*** Data listing ***
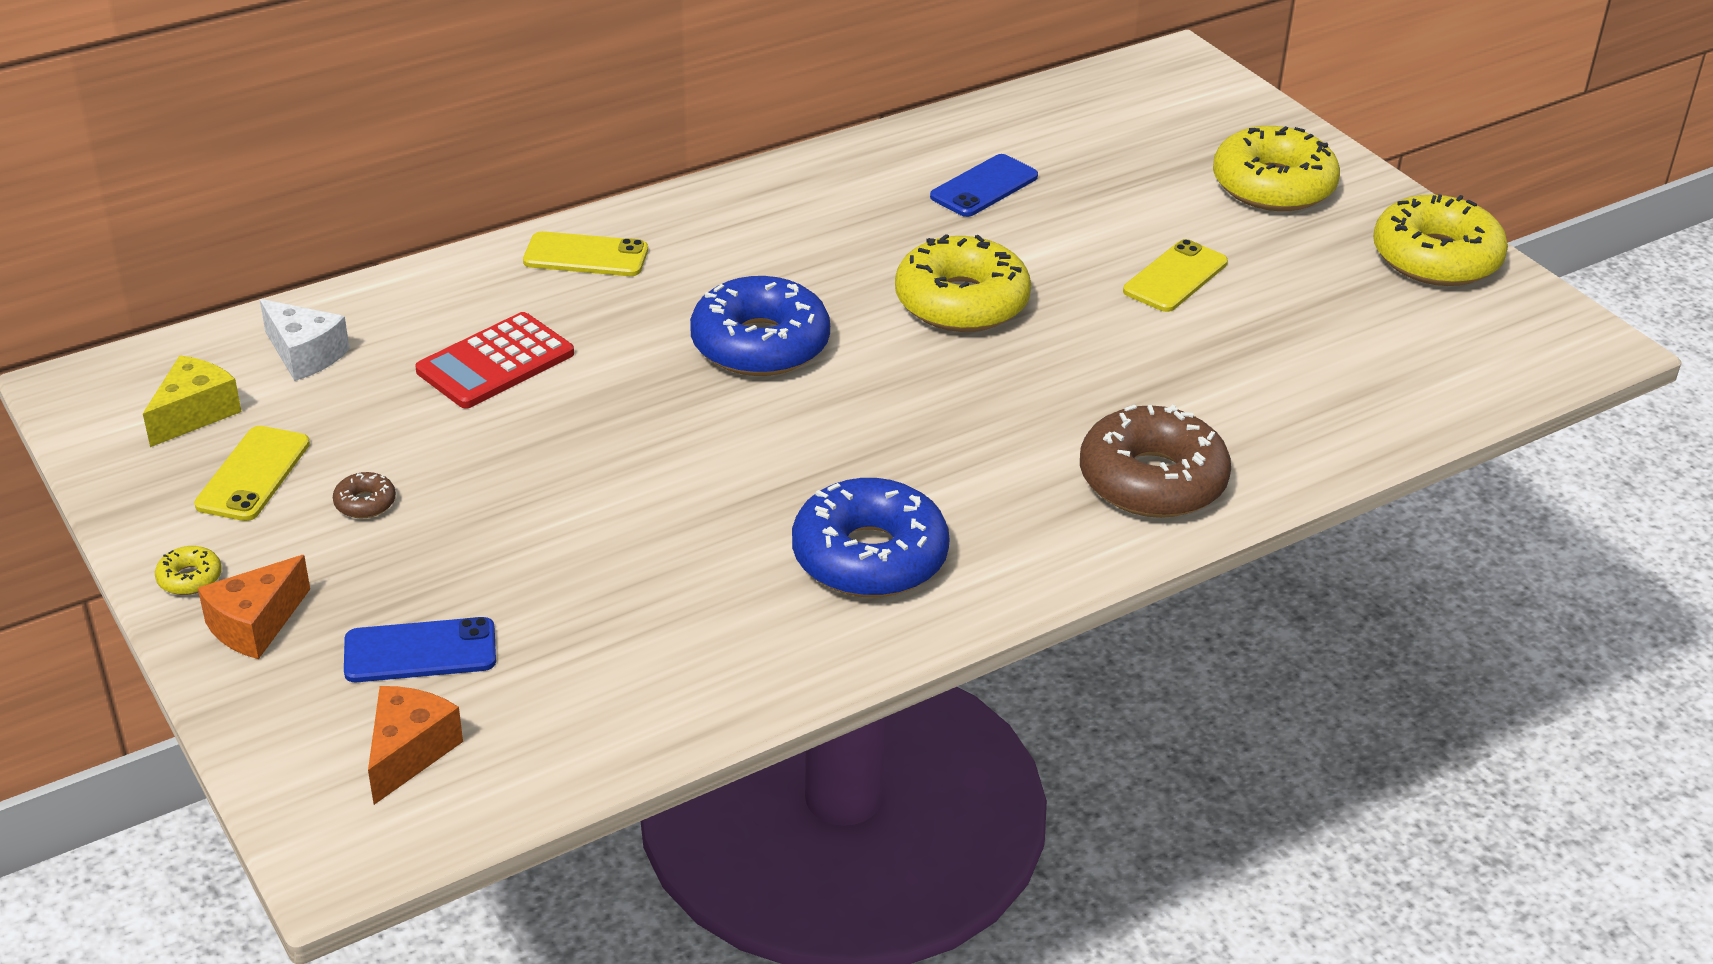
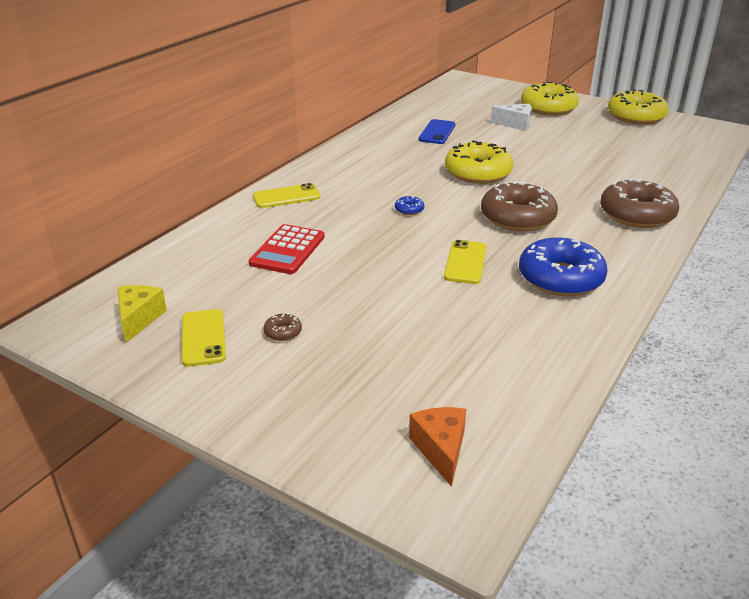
camera: 25 degrees left, 5 degrees down
yellow donut [155,546,222,595] -> none
orange cheese [198,555,310,659] -> none
white cheese [260,299,350,381] -> white cheese moved to [490,104,532,131]
blue phone [344,617,496,682] -> none
blue donut [690,276,830,376] -> blue donut [395,196,424,215], size x0.40
yellow phone [1123,239,1228,312] -> yellow phone moved to [444,240,487,284]
none -> brown donut [481,181,558,232]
*** End of Data listing ***
> _What you should do_
Tell how many lines in the data include the string "phone". Reply with the number and no other text.

> _Result for this exercise_
2